§ **Records shown**:
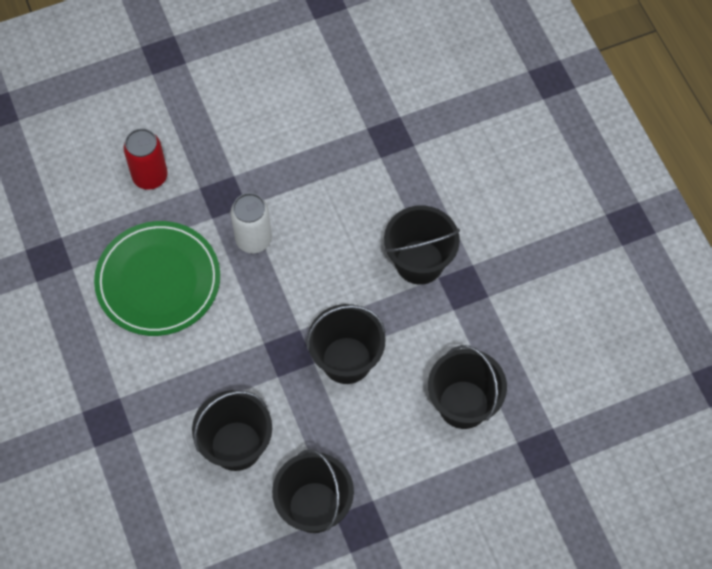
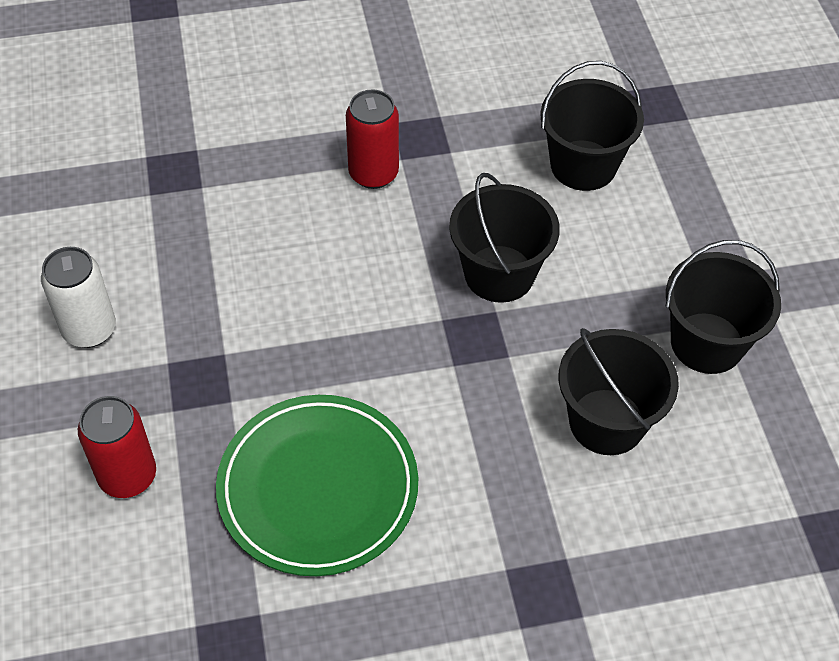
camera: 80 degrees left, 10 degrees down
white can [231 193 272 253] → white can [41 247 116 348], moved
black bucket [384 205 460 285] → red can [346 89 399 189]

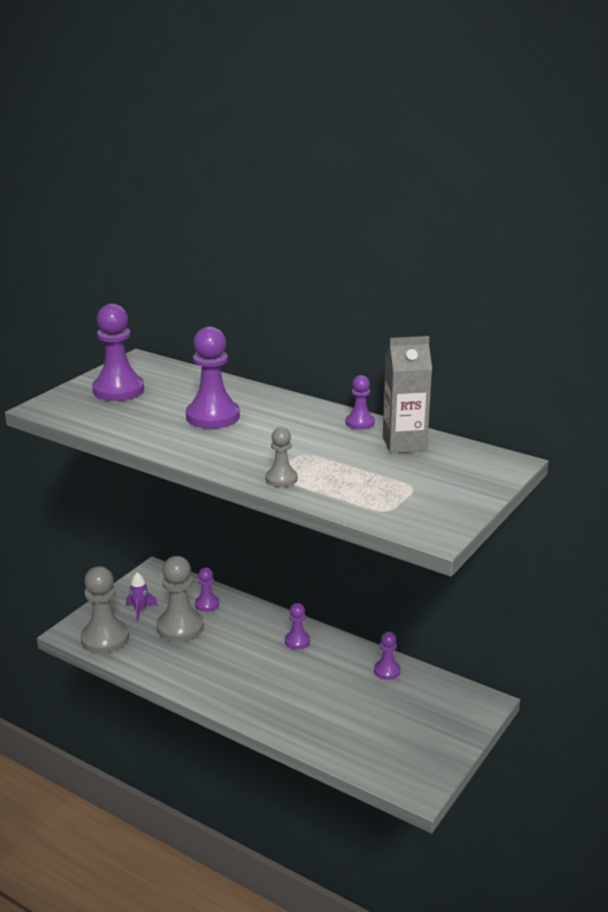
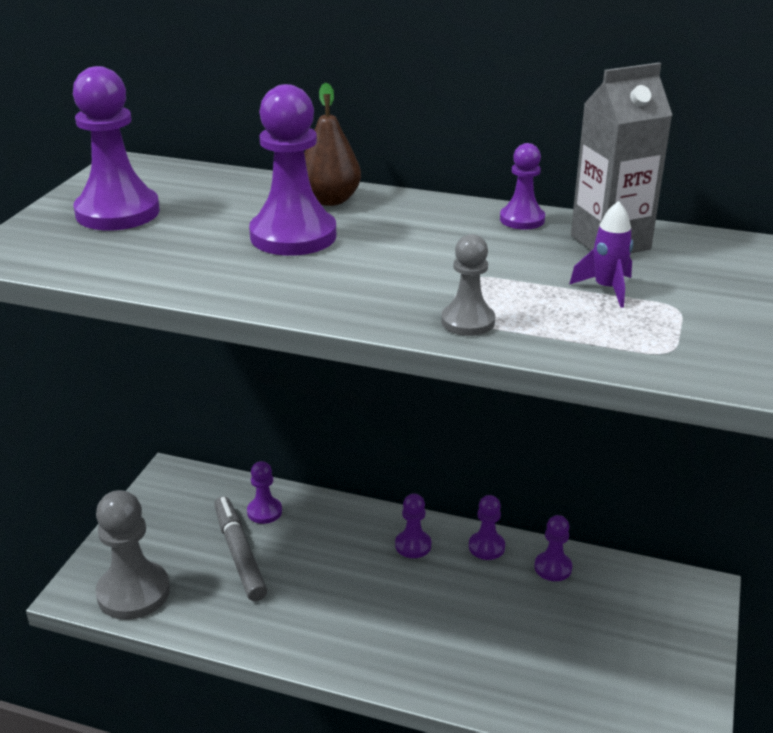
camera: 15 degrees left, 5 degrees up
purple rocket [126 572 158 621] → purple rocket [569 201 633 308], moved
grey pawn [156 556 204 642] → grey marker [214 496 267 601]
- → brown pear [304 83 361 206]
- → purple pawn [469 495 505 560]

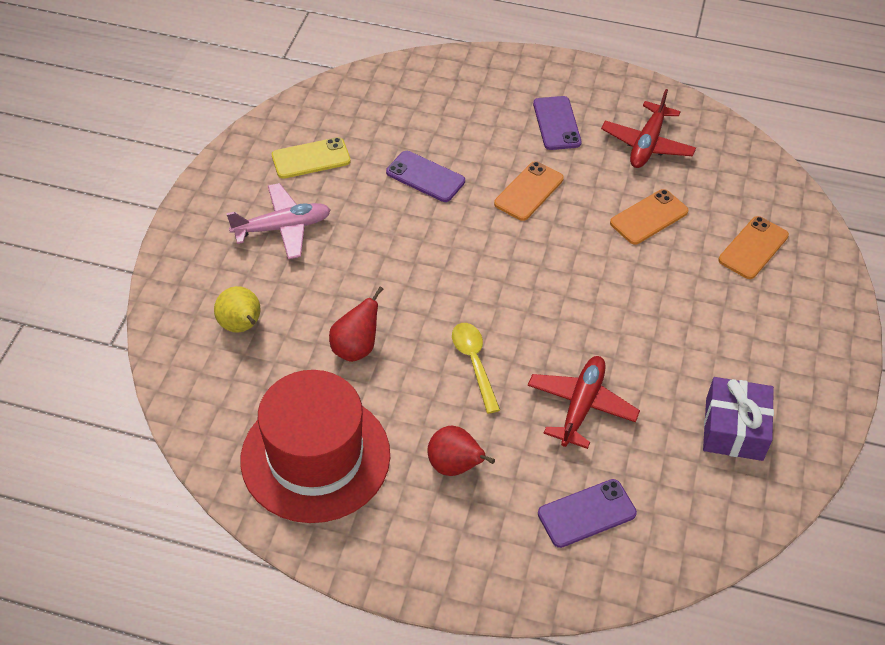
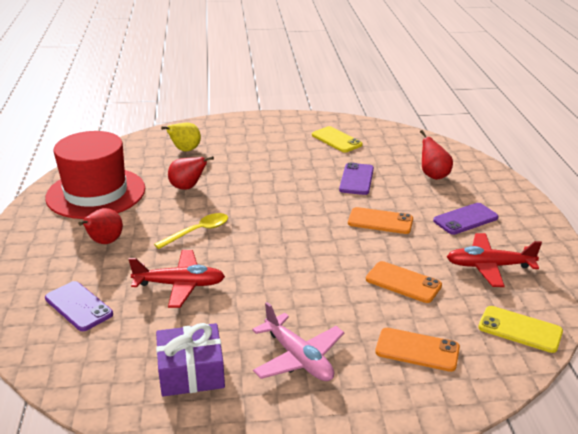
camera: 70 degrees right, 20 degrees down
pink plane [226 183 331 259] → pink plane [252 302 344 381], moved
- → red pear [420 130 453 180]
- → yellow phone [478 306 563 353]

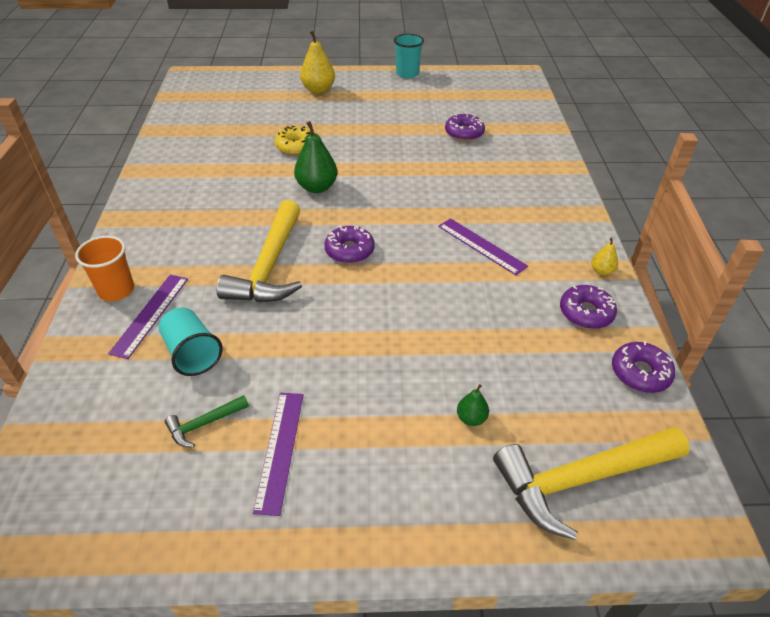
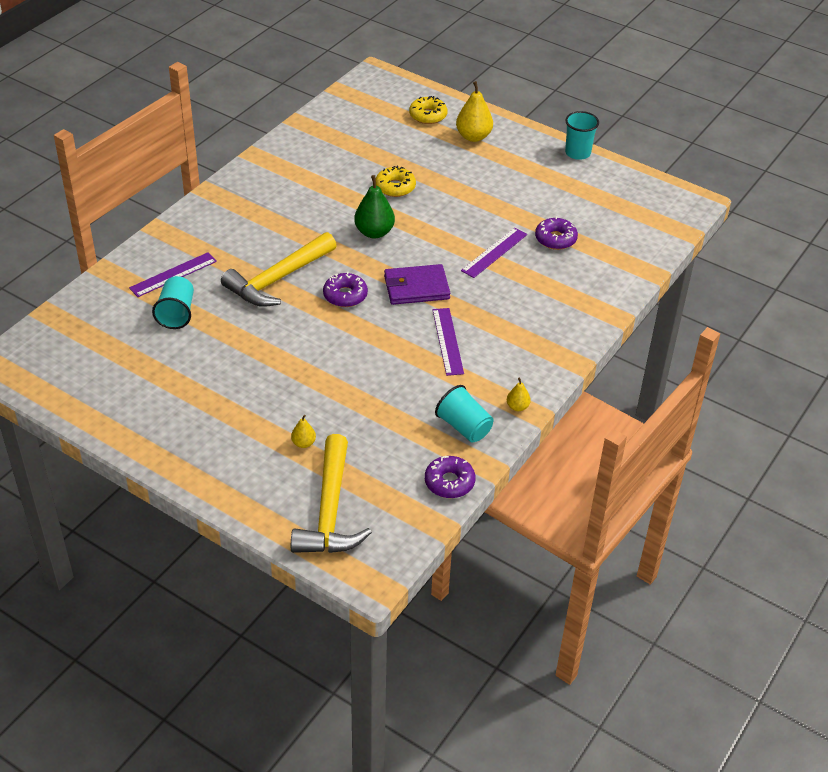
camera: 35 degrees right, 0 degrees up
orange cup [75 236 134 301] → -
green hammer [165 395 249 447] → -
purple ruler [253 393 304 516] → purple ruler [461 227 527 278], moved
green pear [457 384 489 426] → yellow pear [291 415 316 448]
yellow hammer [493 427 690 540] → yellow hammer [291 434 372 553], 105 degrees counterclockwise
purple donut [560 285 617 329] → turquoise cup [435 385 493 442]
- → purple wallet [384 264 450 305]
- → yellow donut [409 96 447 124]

§ **What is required**: Among the records above, find each line holding the string "right" and pull it out.

§ **Task output**:
camera: 70 degrees right, 20 degrees down
camera: 35 degrees right, 0 degrees up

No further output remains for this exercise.